- Opening Delimiter -
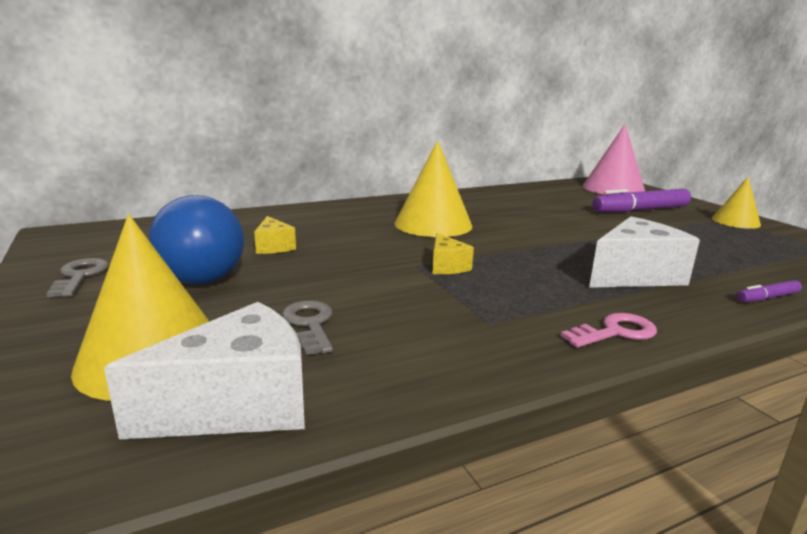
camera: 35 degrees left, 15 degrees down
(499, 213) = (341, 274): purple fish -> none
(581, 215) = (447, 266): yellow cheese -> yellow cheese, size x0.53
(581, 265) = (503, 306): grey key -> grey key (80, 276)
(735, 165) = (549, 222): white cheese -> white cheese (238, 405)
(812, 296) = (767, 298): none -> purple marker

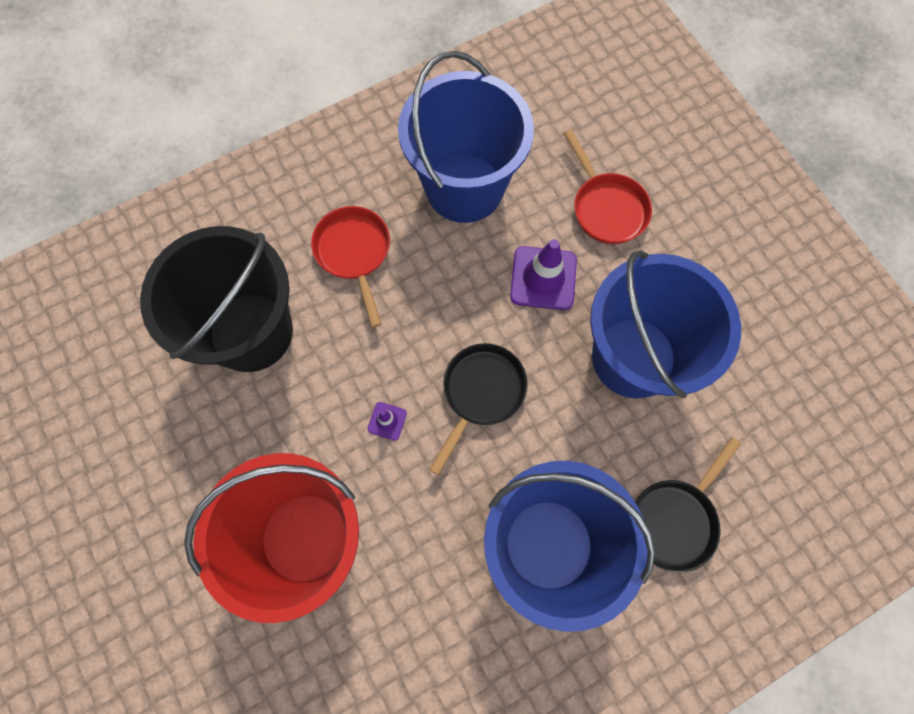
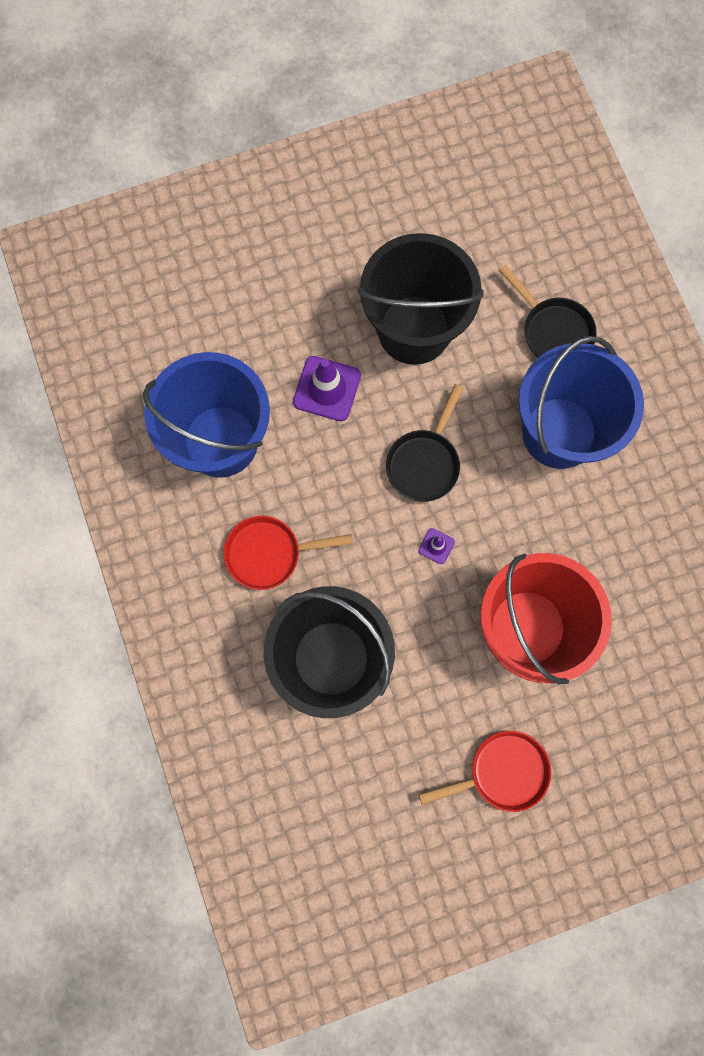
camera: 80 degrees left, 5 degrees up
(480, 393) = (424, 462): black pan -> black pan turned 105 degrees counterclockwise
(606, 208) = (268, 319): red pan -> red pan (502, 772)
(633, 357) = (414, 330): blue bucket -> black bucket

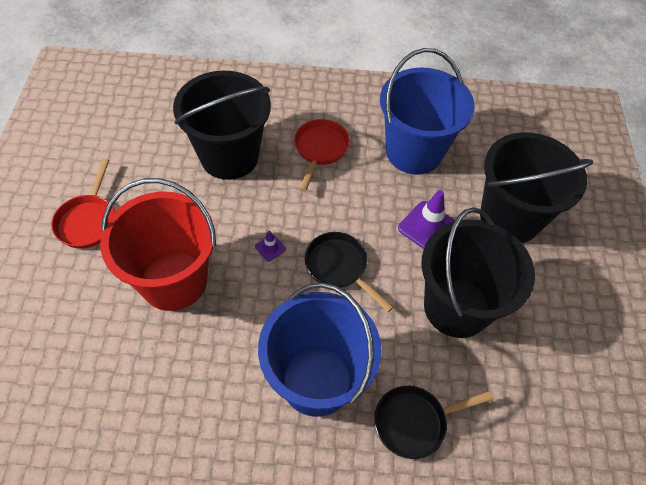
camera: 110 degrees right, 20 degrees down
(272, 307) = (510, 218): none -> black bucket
- Closing Delimiter -
# Exercise directions
In the material above, find each line containing the word "left" and copy it.

# Solution
camera: 35 degrees left, 15 degrees down
camera: 80 degrees left, 5 degrees up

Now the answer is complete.